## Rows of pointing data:

━━━━━━━━━━━━━━━━

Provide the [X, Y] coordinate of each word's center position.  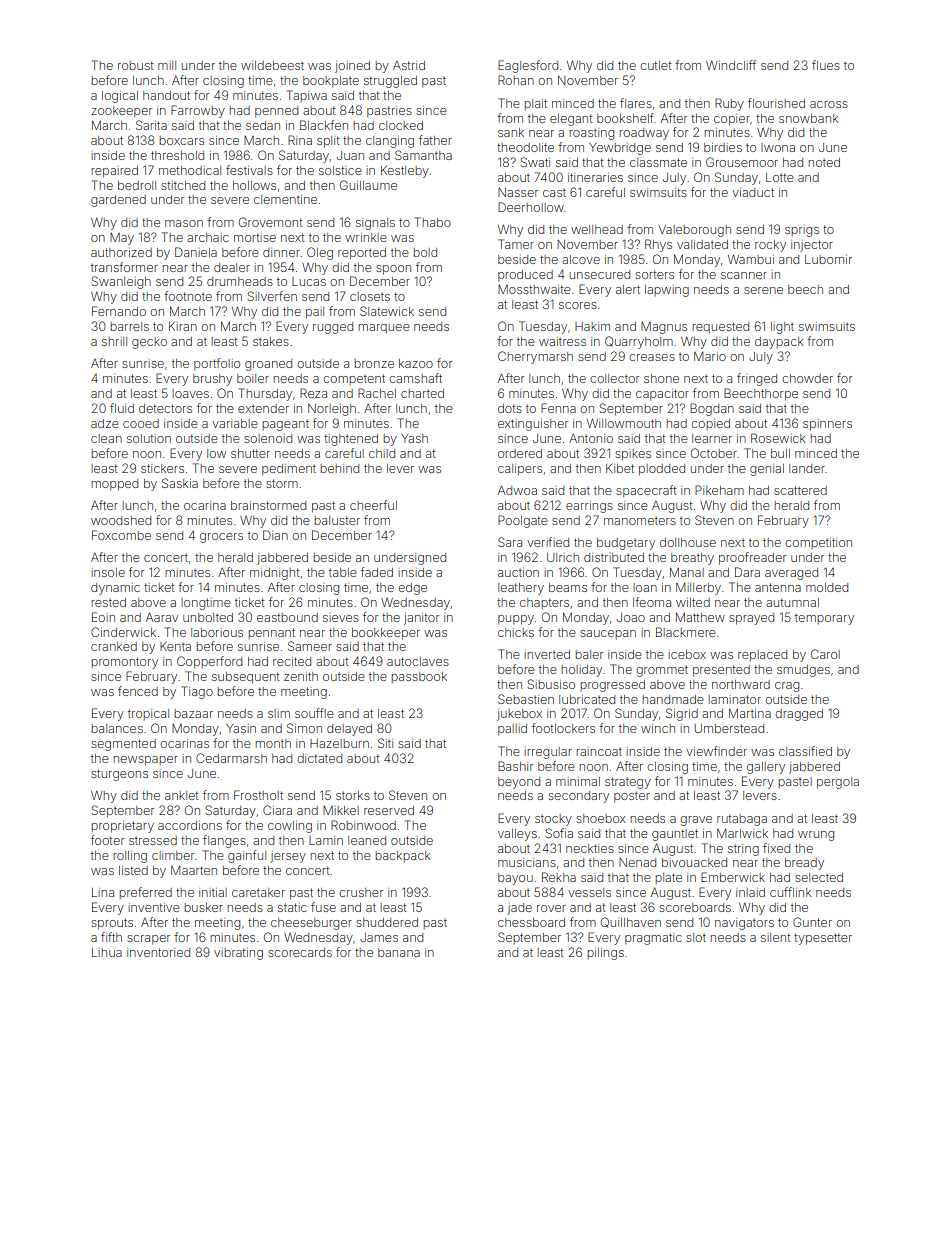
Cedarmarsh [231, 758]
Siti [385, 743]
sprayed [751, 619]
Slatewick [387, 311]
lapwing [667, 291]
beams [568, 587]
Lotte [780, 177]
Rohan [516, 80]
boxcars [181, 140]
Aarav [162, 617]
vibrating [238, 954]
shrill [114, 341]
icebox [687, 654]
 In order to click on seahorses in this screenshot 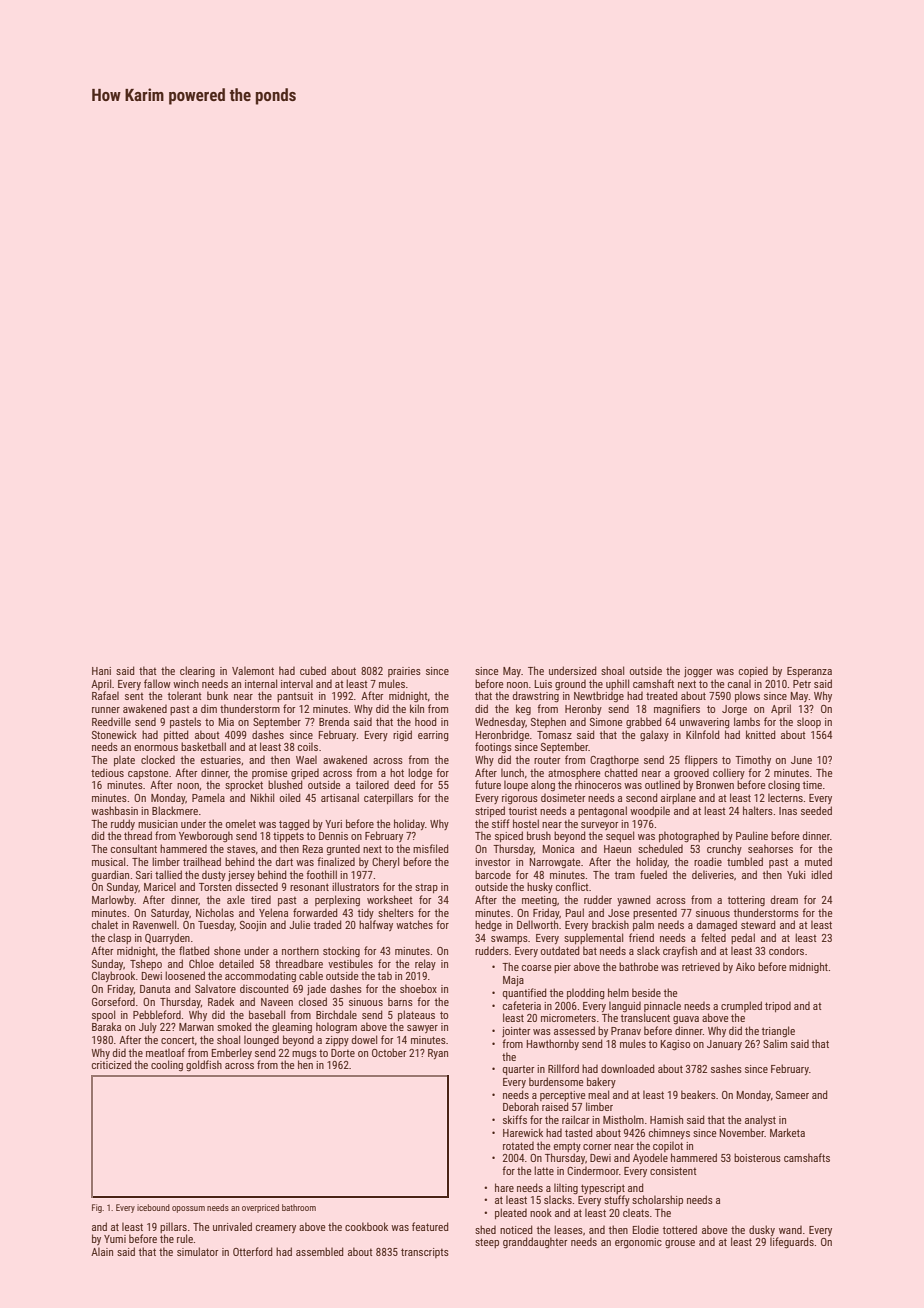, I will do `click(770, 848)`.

━━━━━━━━━━━━━━━━

## STATED PROBLEM:
Express the lines between the ones holding "Siti [385, 743]" and "icebox [687, 654]", inclusive, as a JSON list of strings with one string per line and blank lines omitted.

## WRITTEN SOLUTION:
[
  "Siti [385, 743]",
  "sprayed [751, 619]",
  "Slatewick [387, 311]",
  "lapwing [667, 291]",
  "beams [568, 587]",
  "Lotte [780, 177]",
  "Rohan [516, 80]",
  "boxcars [181, 140]",
  "Aarav [162, 617]",
  "vibrating [238, 954]",
  "shrill [114, 341]",
  "icebox [687, 654]"
]